**RECORDS TO USE**
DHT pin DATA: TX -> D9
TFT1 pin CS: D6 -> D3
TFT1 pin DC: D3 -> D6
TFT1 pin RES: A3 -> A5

...

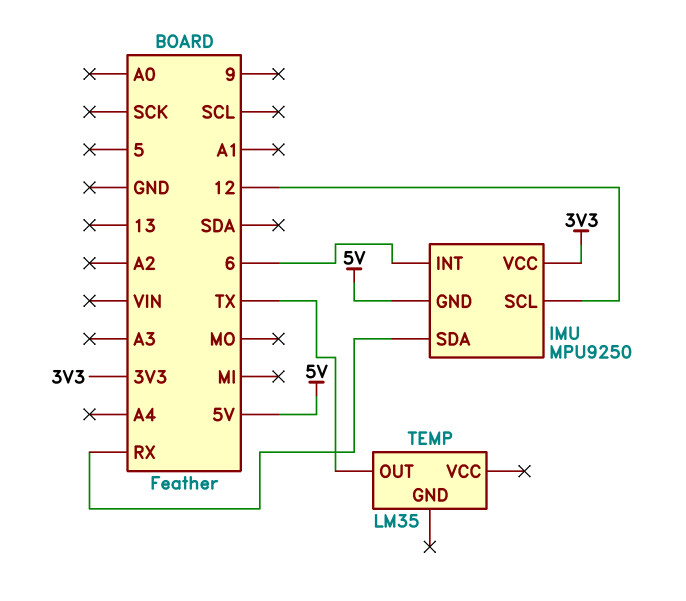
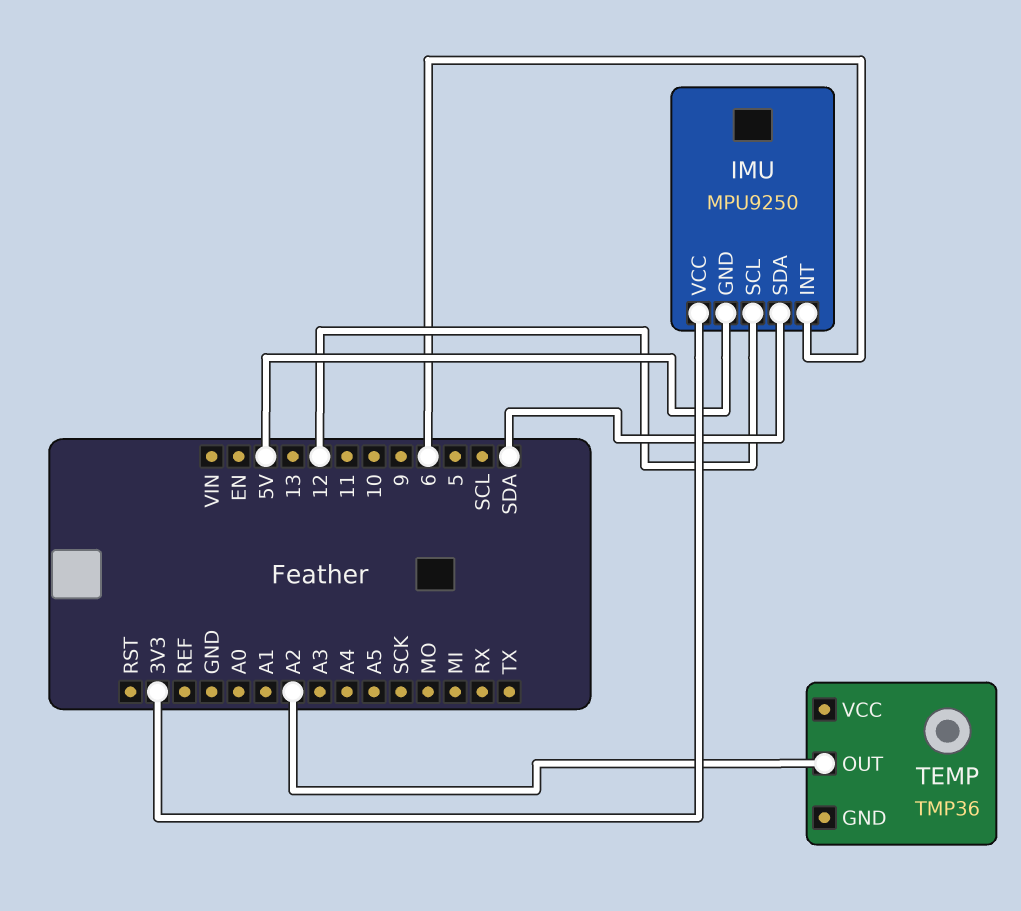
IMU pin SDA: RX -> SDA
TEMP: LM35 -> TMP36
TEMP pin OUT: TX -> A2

==

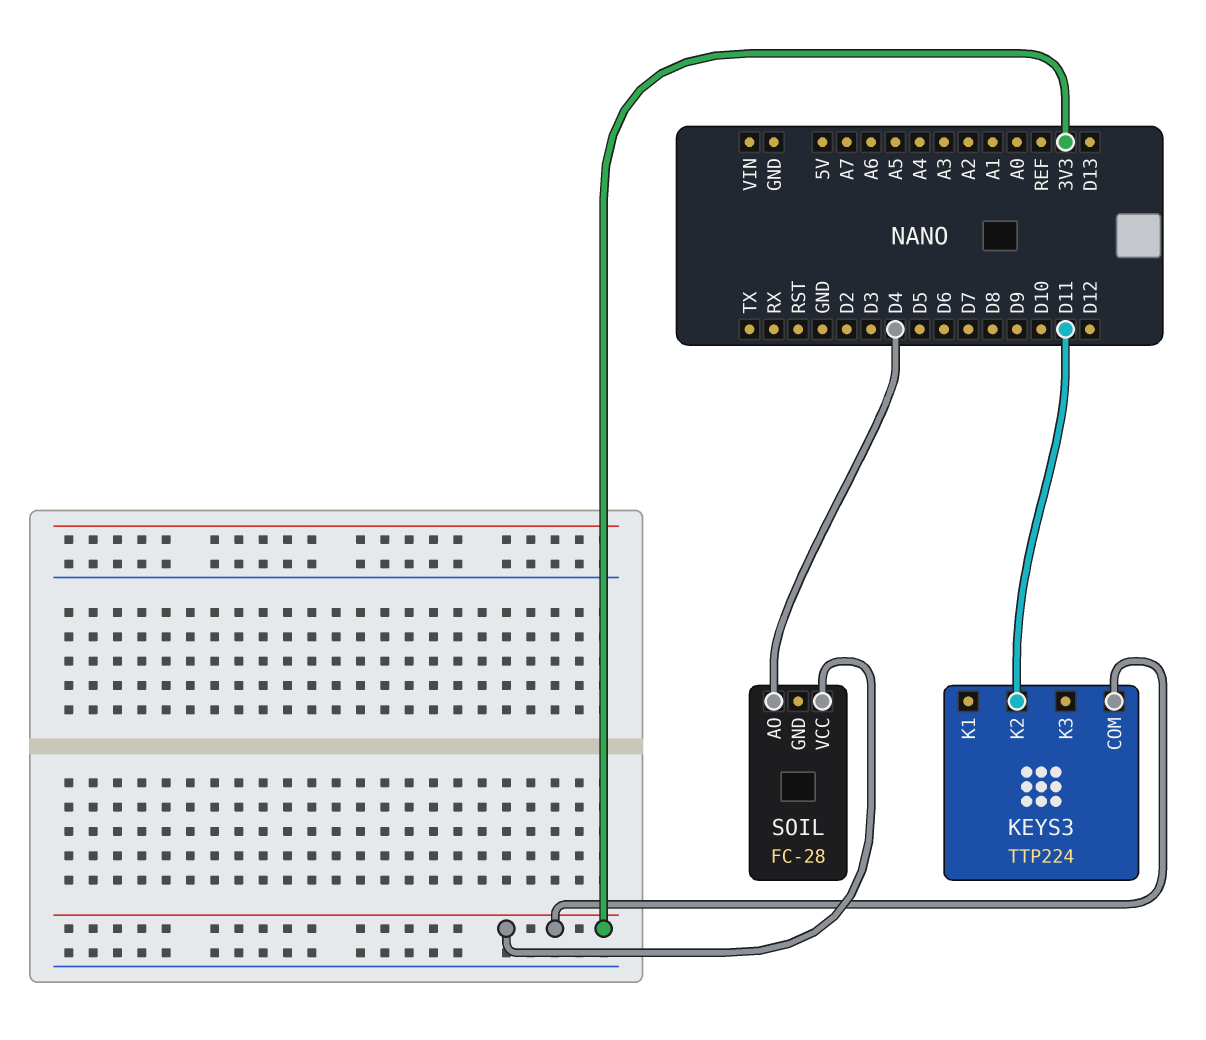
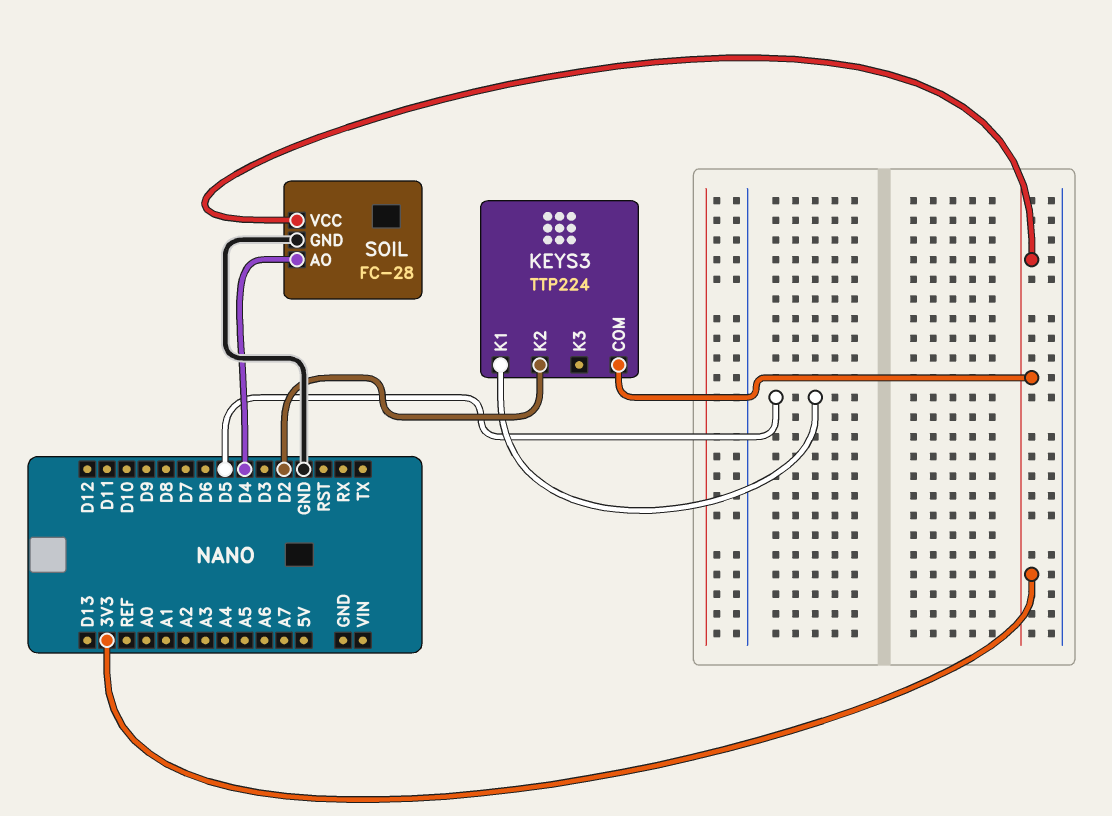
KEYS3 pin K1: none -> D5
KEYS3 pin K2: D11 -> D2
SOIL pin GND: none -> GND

**PROBLEM DESCRIPTION**
Of the lines above, extract only those from the line with "IMU pin SDA: RX -> SDA" to the line with "TEMP pin OUT: TX -> A2", both included, exactly as written.

**RESPONSE BOX**
IMU pin SDA: RX -> SDA
TEMP: LM35 -> TMP36
TEMP pin OUT: TX -> A2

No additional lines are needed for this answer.